• _EXTRACTED INFORMATION_
------------
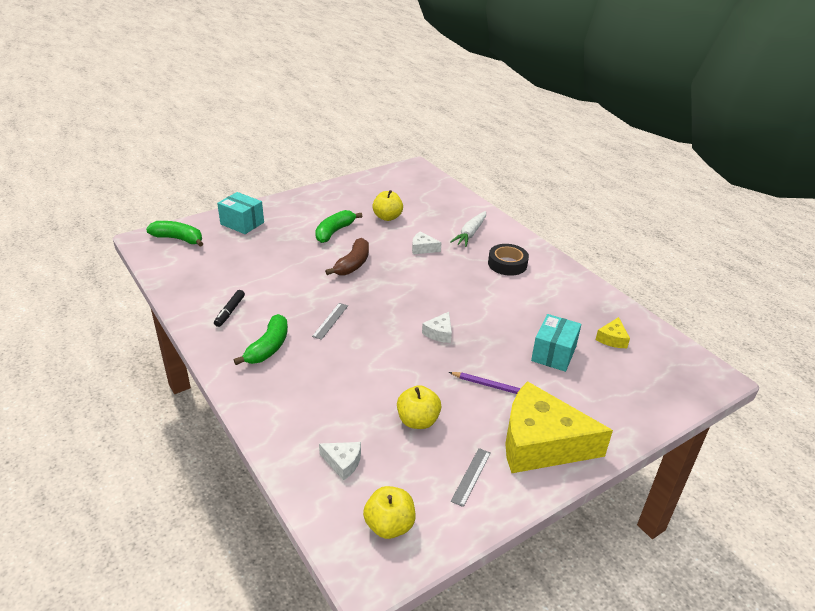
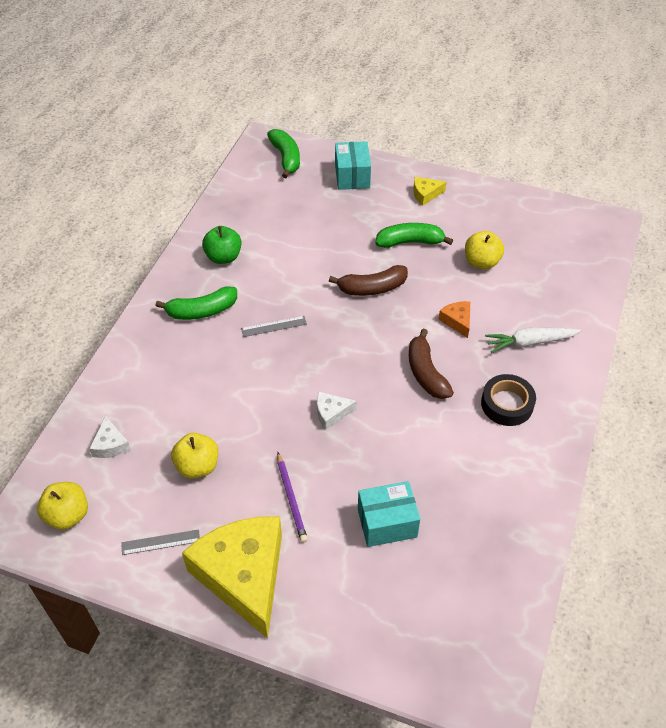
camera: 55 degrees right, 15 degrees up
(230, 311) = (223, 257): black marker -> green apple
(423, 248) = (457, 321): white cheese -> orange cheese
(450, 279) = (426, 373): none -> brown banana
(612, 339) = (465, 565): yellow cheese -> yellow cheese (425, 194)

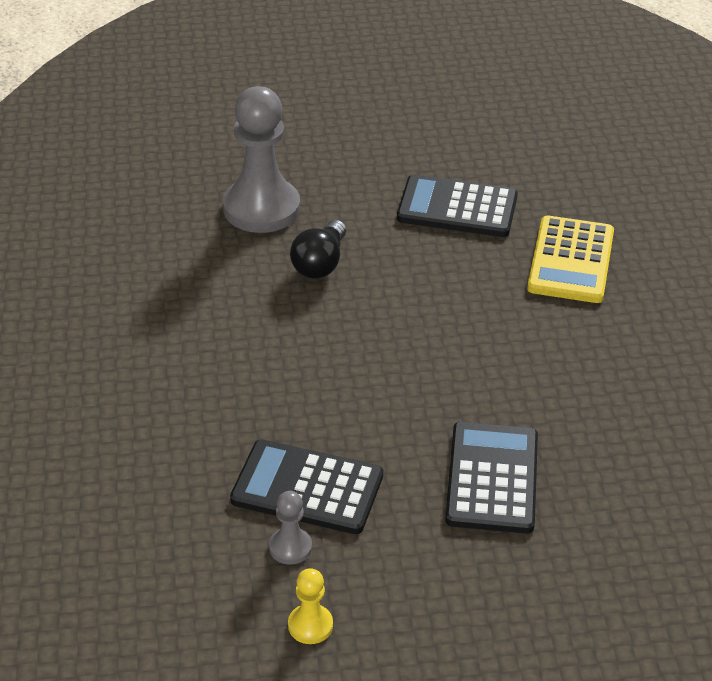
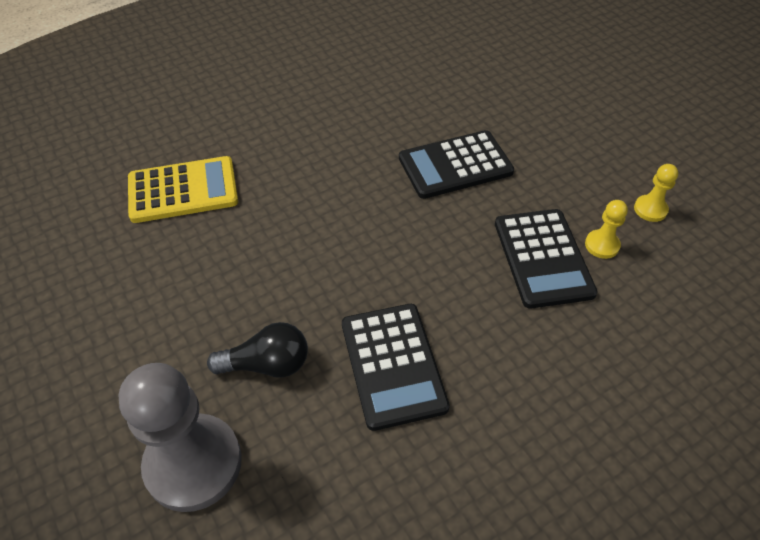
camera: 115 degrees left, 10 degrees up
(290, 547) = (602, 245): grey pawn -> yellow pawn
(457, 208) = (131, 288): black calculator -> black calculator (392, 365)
------------
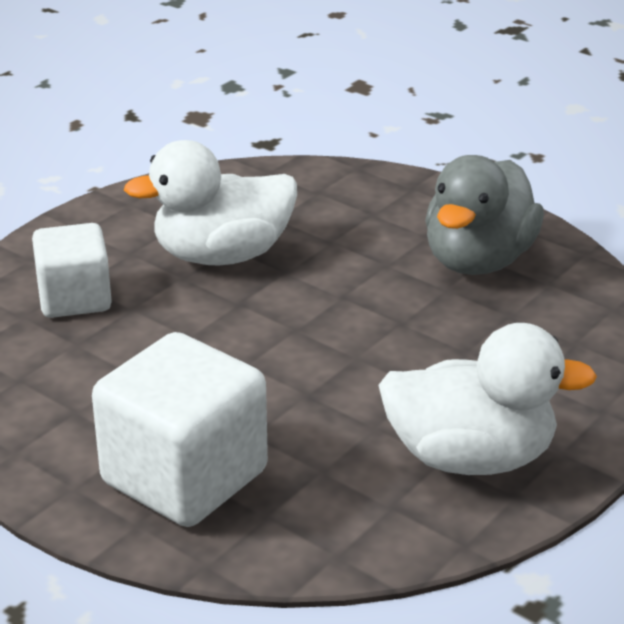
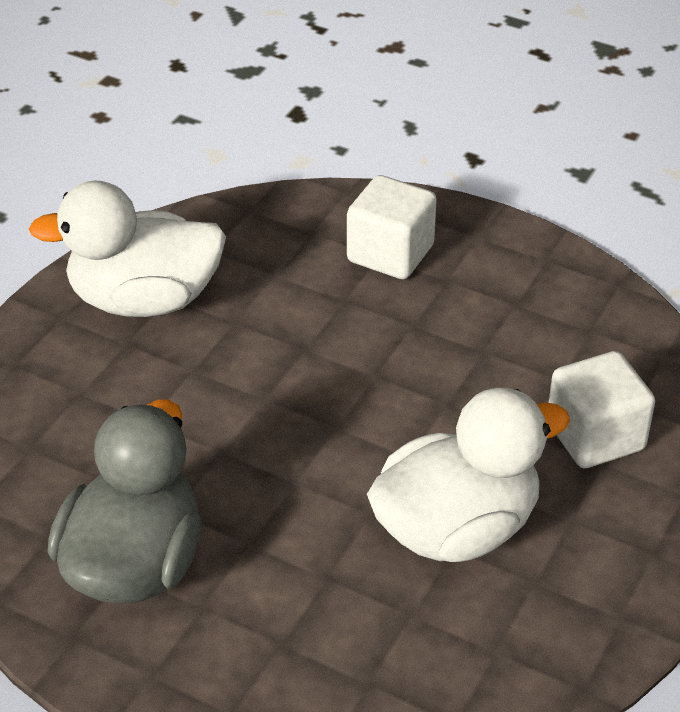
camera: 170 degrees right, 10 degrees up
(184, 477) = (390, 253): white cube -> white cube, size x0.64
------------
Starting with the line above that holds "(230, 311) = (223, 257): black", restate each line word for word up to and including the line that holds "(457, 208) = (131, 288): black". Drop the pictures.

(230, 311) = (223, 257): black marker -> green apple
(423, 248) = (457, 321): white cheese -> orange cheese
(450, 279) = (426, 373): none -> brown banana
(612, 339) = (465, 565): yellow cheese -> yellow cheese (425, 194)

camera: 115 degrees left, 10 degrees up
(290, 547) = (602, 245): grey pawn -> yellow pawn
(457, 208) = (131, 288): black calculator -> black calculator (392, 365)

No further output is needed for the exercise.